* start Data records *
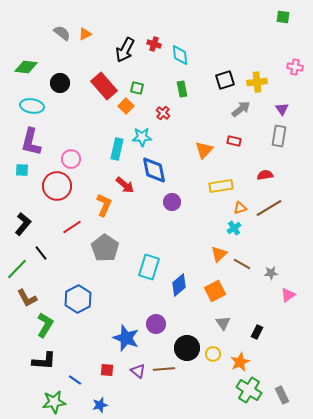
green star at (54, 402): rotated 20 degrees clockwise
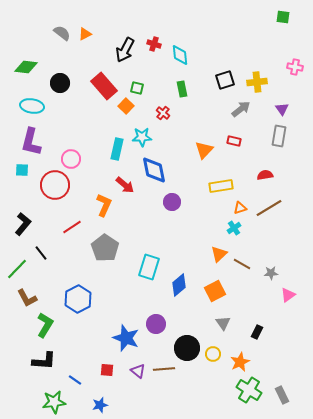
red circle at (57, 186): moved 2 px left, 1 px up
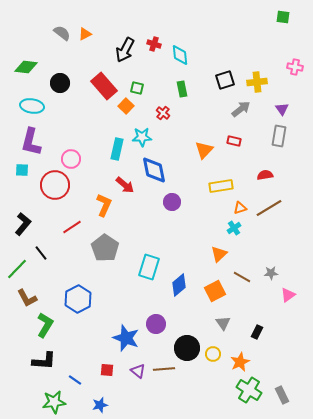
brown line at (242, 264): moved 13 px down
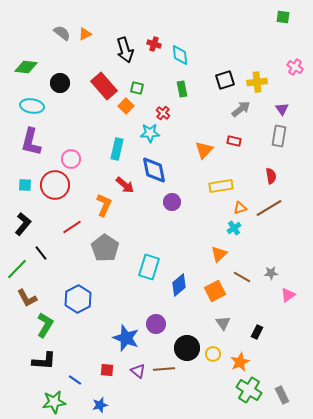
black arrow at (125, 50): rotated 45 degrees counterclockwise
pink cross at (295, 67): rotated 21 degrees clockwise
cyan star at (142, 137): moved 8 px right, 4 px up
cyan square at (22, 170): moved 3 px right, 15 px down
red semicircle at (265, 175): moved 6 px right, 1 px down; rotated 91 degrees clockwise
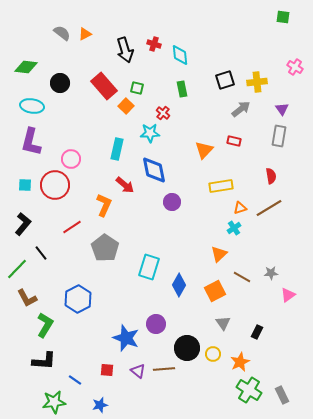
blue diamond at (179, 285): rotated 20 degrees counterclockwise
* end Data records *
▶ _Aim of the task_
Recast the listing above as a Markdown table with the columns "Row" and "Shape change," giving each line its own numbered row and skipping blank lines. Leave the pictures out of your answer.

▶ _The response_
| Row | Shape change |
|---|---|
| 1 | green star at (54, 402): rotated 20 degrees clockwise |
| 2 | red circle at (57, 186): moved 2 px left, 1 px up |
| 3 | brown line at (242, 264): moved 13 px down |
| 4 | black arrow at (125, 50): rotated 45 degrees counterclockwise |
| 5 | pink cross at (295, 67): rotated 21 degrees clockwise |
| 6 | cyan star at (142, 137): moved 8 px right, 4 px up |
| 7 | cyan square at (22, 170): moved 3 px right, 15 px down |
| 8 | red semicircle at (265, 175): moved 6 px right, 1 px down; rotated 91 degrees clockwise |
| 9 | blue diamond at (179, 285): rotated 20 degrees counterclockwise |